WHAT YOU HAVE TO DO -> Please return every line in the following data that includes the string "lime".

### MATERIAL TO PROCESS

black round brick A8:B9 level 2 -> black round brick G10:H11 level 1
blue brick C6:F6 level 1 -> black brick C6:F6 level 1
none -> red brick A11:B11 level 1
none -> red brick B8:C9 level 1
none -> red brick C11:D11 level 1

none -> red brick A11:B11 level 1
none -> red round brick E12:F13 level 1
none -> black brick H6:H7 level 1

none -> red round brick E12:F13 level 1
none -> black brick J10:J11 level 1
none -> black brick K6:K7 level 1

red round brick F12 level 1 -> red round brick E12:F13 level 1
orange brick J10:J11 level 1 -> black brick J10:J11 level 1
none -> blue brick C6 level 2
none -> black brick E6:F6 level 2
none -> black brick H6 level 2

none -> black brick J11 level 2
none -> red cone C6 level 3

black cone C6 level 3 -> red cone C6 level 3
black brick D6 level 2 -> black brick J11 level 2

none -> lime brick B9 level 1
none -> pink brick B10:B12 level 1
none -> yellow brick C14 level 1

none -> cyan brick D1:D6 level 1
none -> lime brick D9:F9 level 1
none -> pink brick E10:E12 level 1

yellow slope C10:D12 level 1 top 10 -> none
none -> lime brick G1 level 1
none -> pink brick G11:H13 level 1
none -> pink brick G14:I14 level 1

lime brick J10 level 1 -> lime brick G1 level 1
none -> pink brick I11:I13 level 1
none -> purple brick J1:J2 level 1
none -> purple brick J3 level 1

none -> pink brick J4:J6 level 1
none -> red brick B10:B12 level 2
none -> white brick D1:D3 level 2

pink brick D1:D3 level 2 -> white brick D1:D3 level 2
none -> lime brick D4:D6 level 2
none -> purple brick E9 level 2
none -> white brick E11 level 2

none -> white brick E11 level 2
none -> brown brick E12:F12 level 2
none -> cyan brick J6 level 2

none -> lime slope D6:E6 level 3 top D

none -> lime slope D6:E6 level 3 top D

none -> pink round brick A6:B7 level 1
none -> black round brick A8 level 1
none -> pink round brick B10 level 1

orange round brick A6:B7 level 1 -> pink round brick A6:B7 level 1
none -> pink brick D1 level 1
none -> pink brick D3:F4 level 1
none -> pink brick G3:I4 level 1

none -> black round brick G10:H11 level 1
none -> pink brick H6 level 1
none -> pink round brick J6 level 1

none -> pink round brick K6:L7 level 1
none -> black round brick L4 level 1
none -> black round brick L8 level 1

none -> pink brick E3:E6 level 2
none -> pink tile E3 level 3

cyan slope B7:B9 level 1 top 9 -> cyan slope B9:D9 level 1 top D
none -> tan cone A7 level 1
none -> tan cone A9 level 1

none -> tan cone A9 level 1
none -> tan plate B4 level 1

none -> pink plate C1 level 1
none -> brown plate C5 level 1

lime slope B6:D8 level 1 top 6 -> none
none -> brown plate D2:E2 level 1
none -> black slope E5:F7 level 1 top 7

######

OUTPUT ->
none -> lime brick B9 level 1
none -> lime brick D9:F9 level 1
none -> lime brick G1 level 1
lime brick J10 level 1 -> lime brick G1 level 1
none -> lime brick D4:D6 level 2
none -> lime slope D6:E6 level 3 top D
none -> lime slope D6:E6 level 3 top D
lime slope B6:D8 level 1 top 6 -> none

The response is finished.